**** Input

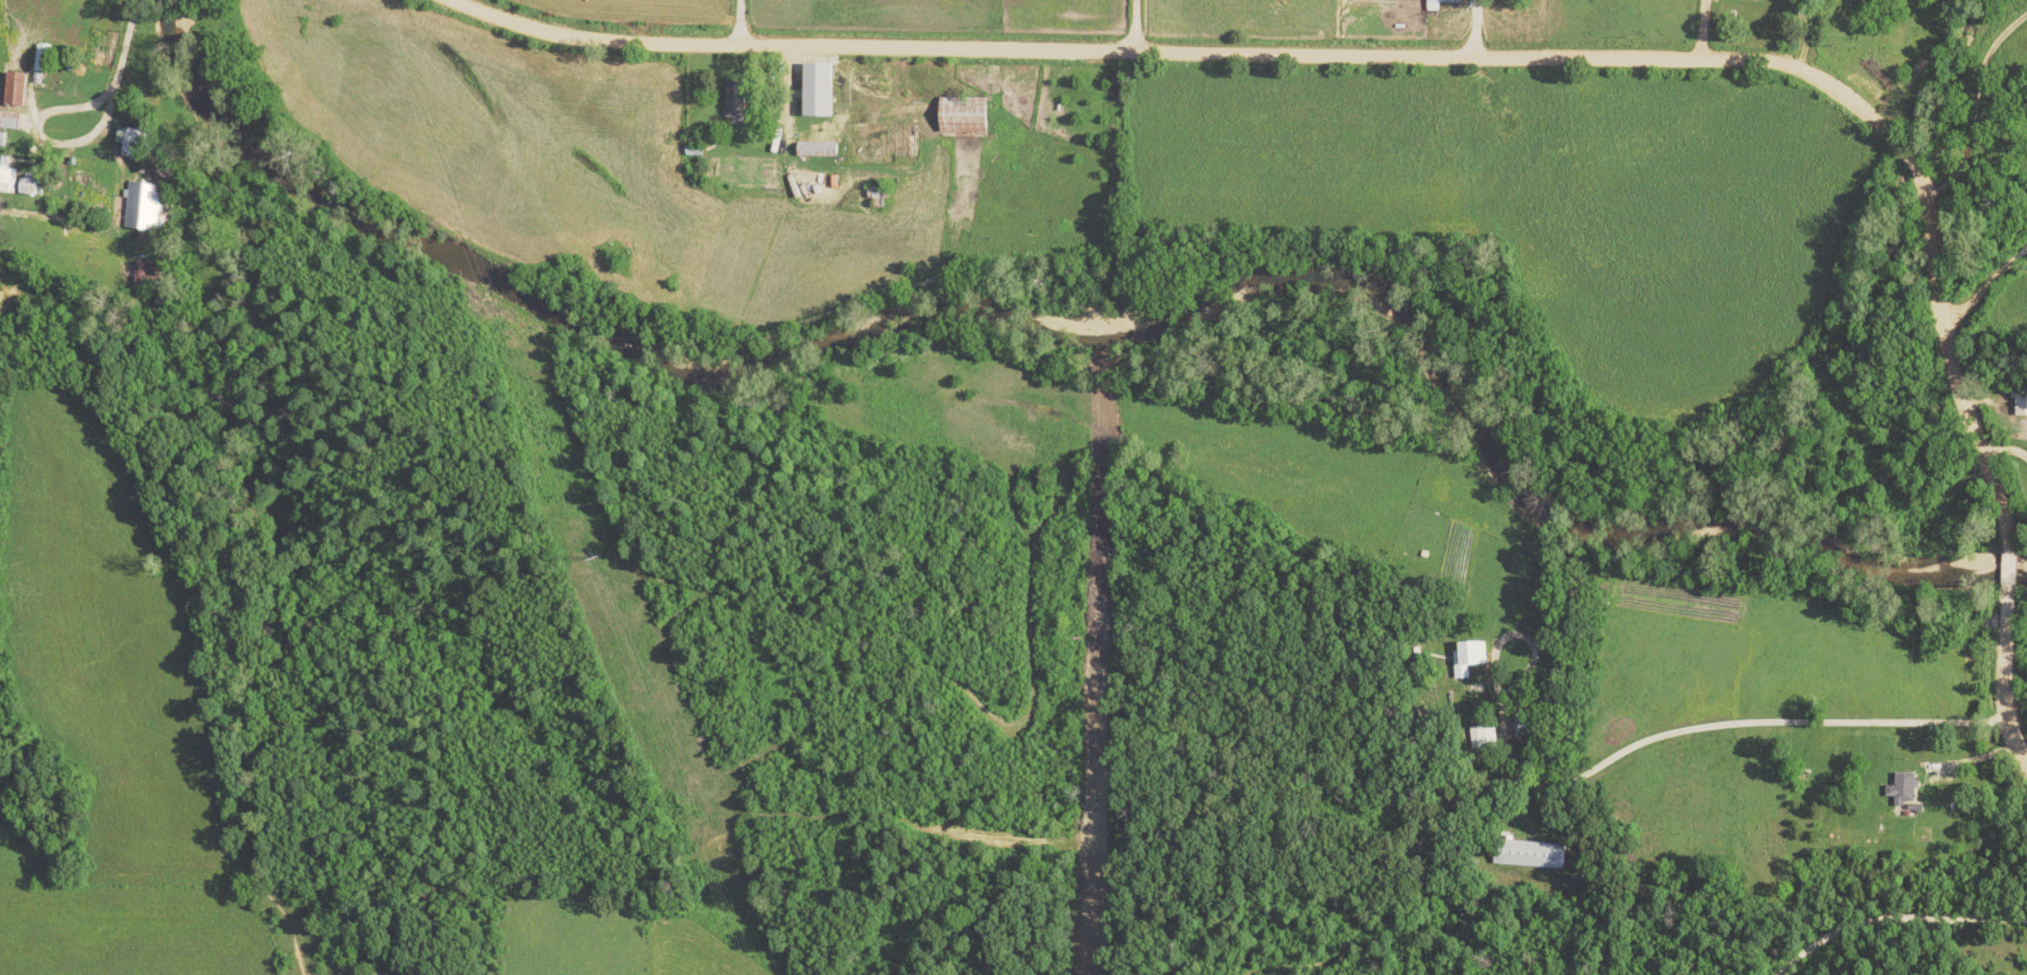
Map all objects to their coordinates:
building: (1449, 1)
road: (743, 23)
road: (1126, 26)
road: (1469, 30)
road: (1692, 32)
road: (1795, 35)
road: (114, 55)
building: (46, 59)
road: (1504, 61)
building: (20, 90)
building: (828, 90)
road: (778, 93)
road: (1061, 97)
road: (1969, 103)
building: (737, 107)
building: (971, 116)
building: (11, 120)
building: (4, 140)
building: (136, 142)
road: (47, 145)
building: (823, 150)
building: (9, 176)
building: (145, 206)
road: (1979, 289)
building: (2021, 407)
road: (2001, 452)
building: (1475, 659)
road: (1703, 726)
building: (1900, 788)
building: (1533, 854)
road: (1889, 914)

********

◆ What the task asks: Full copy, no pictures: write out each line of the data exactly as it stands.

◆ Response:
Map all objects to their coordinates:
building: (1449, 1)
road: (743, 23)
road: (1126, 26)
road: (1469, 30)
road: (1692, 32)
road: (1795, 35)
road: (114, 55)
building: (46, 59)
road: (1504, 61)
building: (20, 90)
building: (828, 90)
road: (778, 93)
road: (1061, 97)
road: (1969, 103)
building: (737, 107)
building: (971, 116)
building: (11, 120)
building: (4, 140)
building: (136, 142)
road: (47, 145)
building: (823, 150)
building: (9, 176)
building: (145, 206)
road: (1979, 289)
building: (2021, 407)
road: (2001, 452)
building: (1475, 659)
road: (1703, 726)
building: (1900, 788)
building: (1533, 854)
road: (1889, 914)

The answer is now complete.